====== RECORDS PROVIDED ======

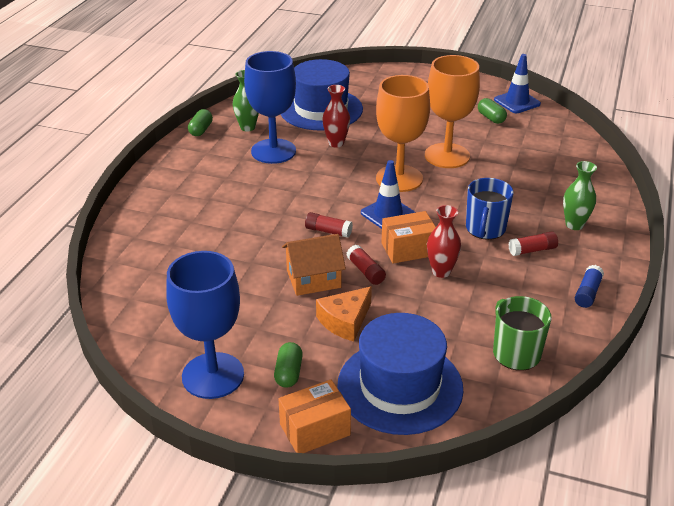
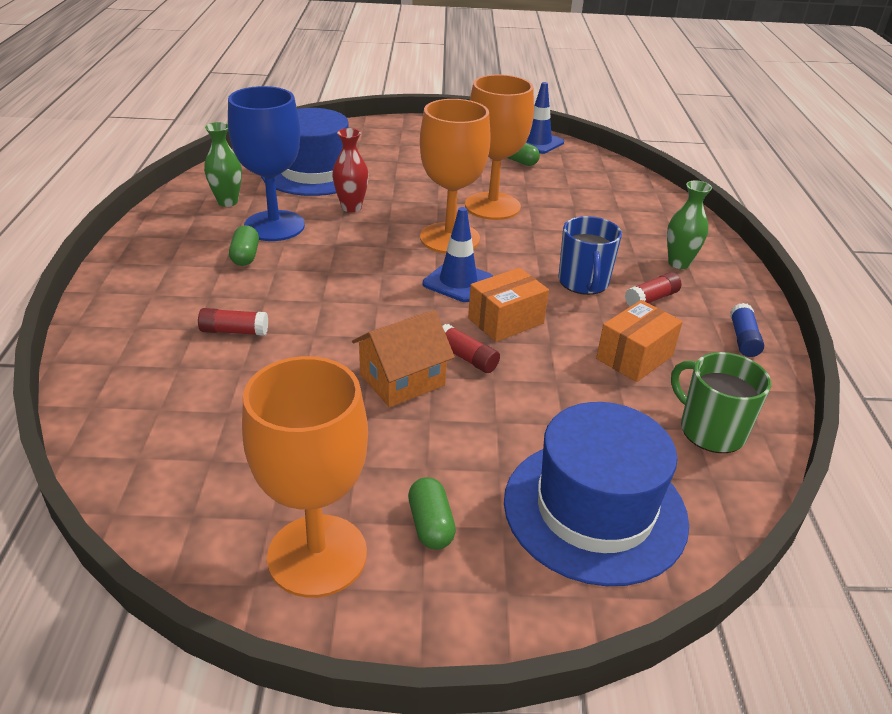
camera: 20 degrees left, 0 degrees up
(201, 130) = (164, 212): green capsule -> green capsule (245, 256)
(213, 375) = (317, 555): blue goblet -> orange goblet
(315, 430) = (511, 607): orange box -> orange box (634, 357)
(328, 231) = (392, 314): red glue stick -> red glue stick (234, 331)
(345, 321) = (473, 430): orange cheese -> none
(441, 271) = (561, 342): red vase -> none

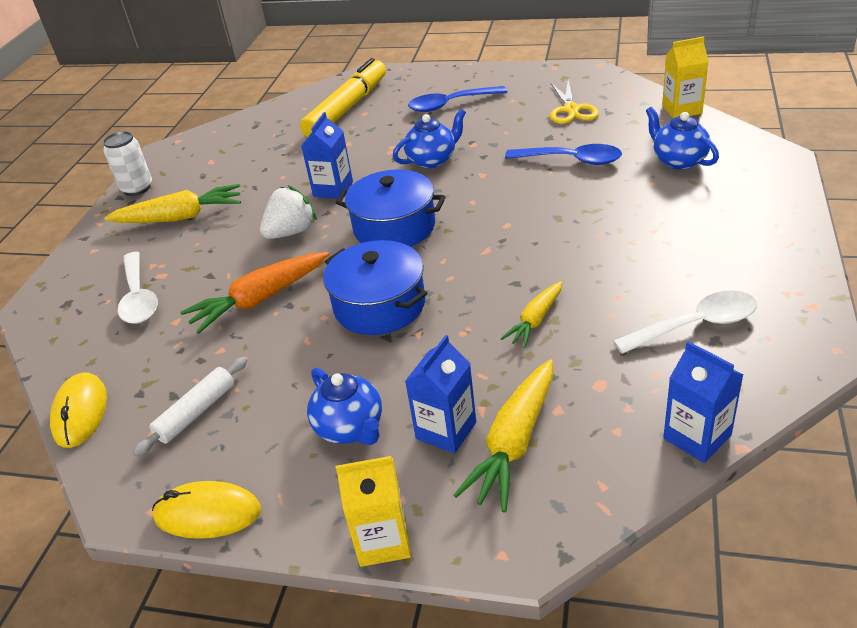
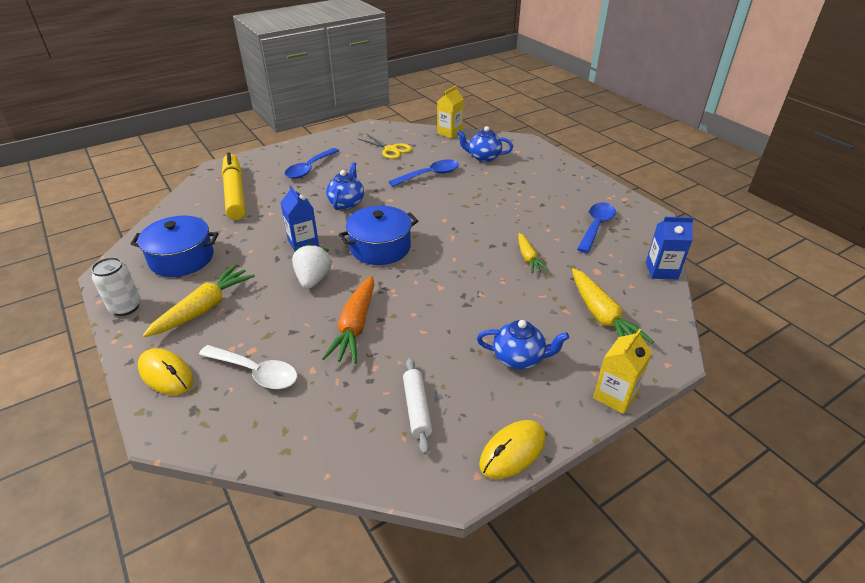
camera: 50 degrees left, 0 degrees up
(80, 413) = (332, 463): yellow mouse -> yellow mouse (166, 374)
(379, 305) = (437, 291): blue pot -> blue pot (182, 258)
(446, 430) = (565, 330): blue carton -> none
(695, 325) = (596, 226): white spoon -> blue spoon

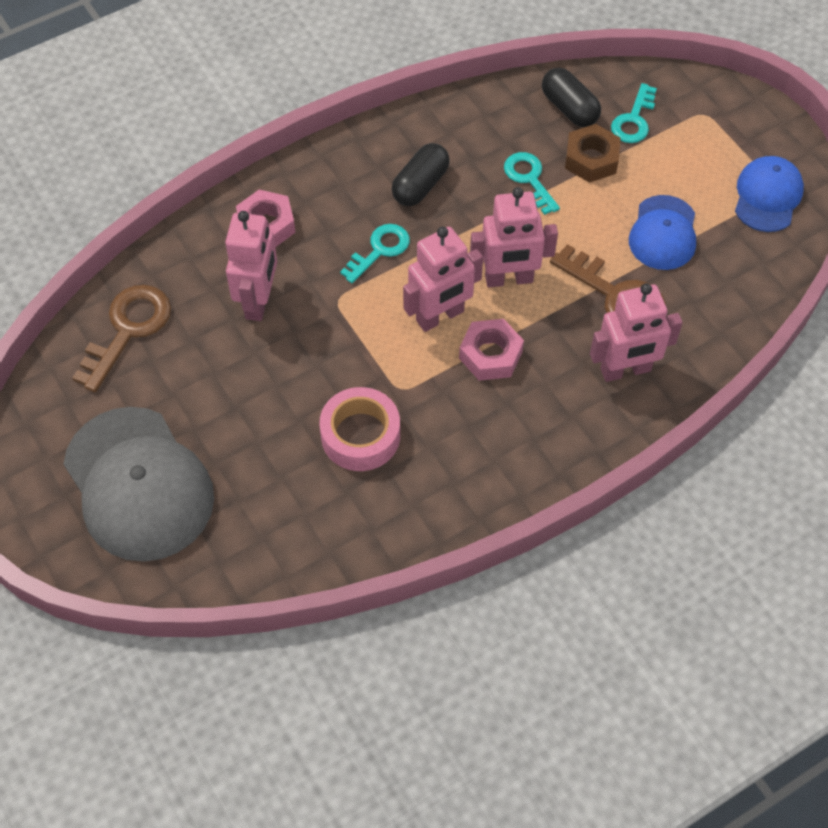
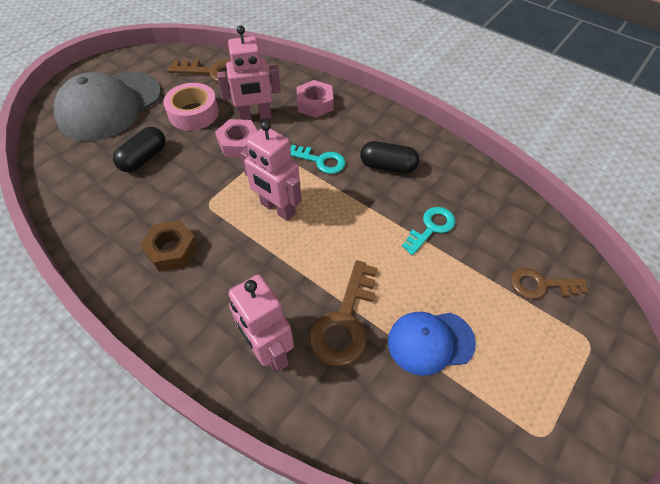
camera: 70 degrees right, 5 degrees down
(360, 435) = (163, 193): pink tape -> pink tape (193, 113)
(490, 355) = (253, 248): pink nut -> pink nut (239, 143)
(509, 279) = (328, 240): pink robot -> none
(569, 108) = (519, 235): black capsule -> black capsule (144, 158)
(591, 159) = (477, 264): brown nut -> brown nut (172, 250)
(634, 120) = (541, 285): turquoise key -> brown key
(767, 196) = (529, 431): blue cap -> none

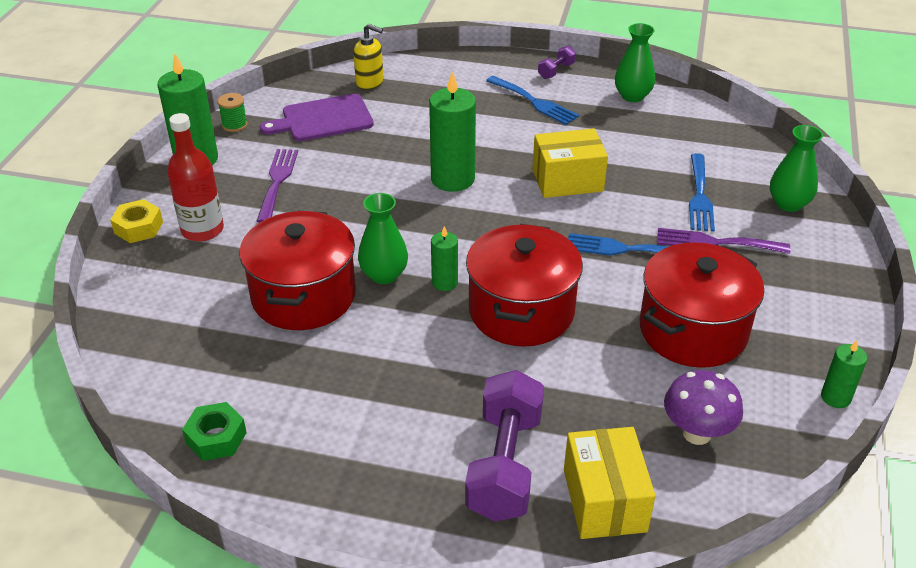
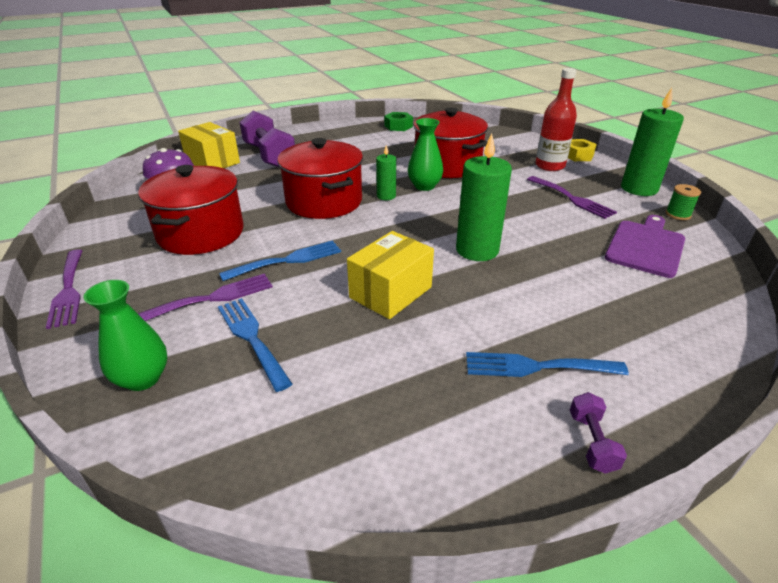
camera: 140 degrees right, 5 degrees down
(370, 83) = (698, 297): yellow soap dispenser -> none
(632, 96) = (447, 456): green vase -> none
(835, 397) = (82, 236): green candle -> none
(848, 315) = (68, 290): none -> purple fork

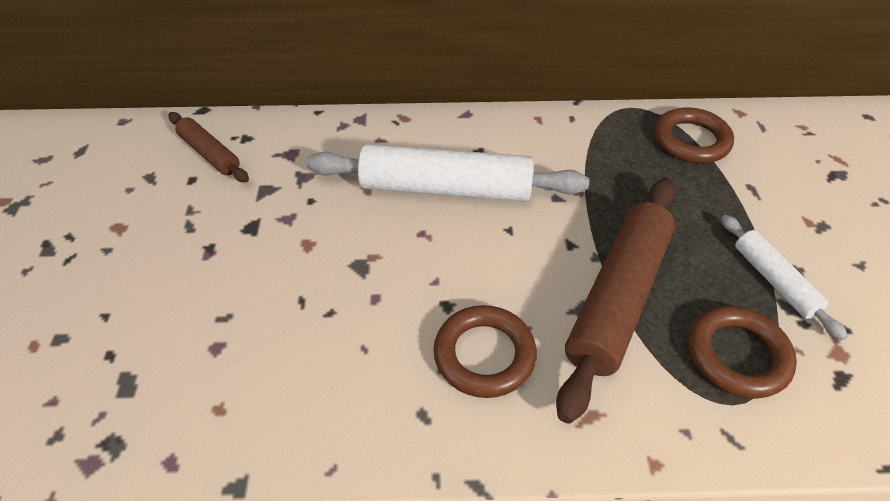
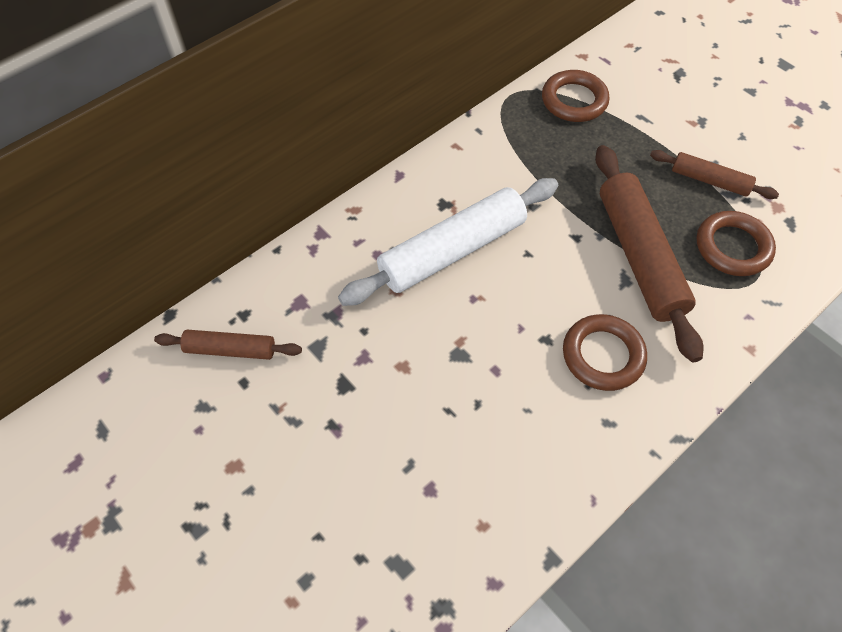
camera: 40 degrees left, 10 degrees up
(774, 281) = (709, 181): white rolling pin -> brown rolling pin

======

YOUR TASK: Within the entries above, give again exactly the lines starting at the one that contains "(767, 196) = (529, 431): blue cap -> none" and ending at the one that contains "(848, 315) = (68, 290): none -> purple fork", leaving out the pictures.

TASK RESULT:
(767, 196) = (529, 431): blue cap -> none

camera: 140 degrees right, 5 degrees down
(370, 83) = (698, 297): yellow soap dispenser -> none
(632, 96) = (447, 456): green vase -> none
(835, 397) = (82, 236): green candle -> none
(848, 315) = (68, 290): none -> purple fork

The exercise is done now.